"""

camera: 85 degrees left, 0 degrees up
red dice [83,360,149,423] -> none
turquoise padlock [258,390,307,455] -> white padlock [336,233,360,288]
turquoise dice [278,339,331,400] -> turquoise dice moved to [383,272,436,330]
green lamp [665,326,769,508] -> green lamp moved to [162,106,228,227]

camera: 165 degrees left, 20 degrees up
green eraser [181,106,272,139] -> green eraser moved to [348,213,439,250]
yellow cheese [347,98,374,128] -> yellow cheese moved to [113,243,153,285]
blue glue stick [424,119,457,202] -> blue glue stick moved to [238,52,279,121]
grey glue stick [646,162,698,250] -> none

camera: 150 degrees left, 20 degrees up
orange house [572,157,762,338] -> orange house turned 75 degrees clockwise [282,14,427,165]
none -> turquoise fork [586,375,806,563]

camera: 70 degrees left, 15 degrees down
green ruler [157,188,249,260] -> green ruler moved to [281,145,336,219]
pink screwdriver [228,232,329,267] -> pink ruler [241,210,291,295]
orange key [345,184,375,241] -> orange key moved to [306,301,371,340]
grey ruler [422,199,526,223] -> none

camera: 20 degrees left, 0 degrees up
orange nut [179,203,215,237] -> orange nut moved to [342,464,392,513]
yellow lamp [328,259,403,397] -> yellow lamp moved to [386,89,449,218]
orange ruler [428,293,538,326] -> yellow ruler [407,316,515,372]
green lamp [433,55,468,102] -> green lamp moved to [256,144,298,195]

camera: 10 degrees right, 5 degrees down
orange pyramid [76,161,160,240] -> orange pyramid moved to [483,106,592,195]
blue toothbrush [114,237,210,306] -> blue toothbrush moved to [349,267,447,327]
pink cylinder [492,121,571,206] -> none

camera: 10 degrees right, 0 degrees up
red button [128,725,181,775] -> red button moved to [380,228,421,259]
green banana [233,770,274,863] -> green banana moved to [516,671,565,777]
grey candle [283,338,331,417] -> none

"""

* **Problem to solve**:
Search the data above for "ruler" and copy every line where it turns up.

* **Response to the exercise**:
green ruler [157,188,249,260] -> green ruler moved to [281,145,336,219]
pink screwdriver [228,232,329,267] -> pink ruler [241,210,291,295]
grey ruler [422,199,526,223] -> none
orange ruler [428,293,538,326] -> yellow ruler [407,316,515,372]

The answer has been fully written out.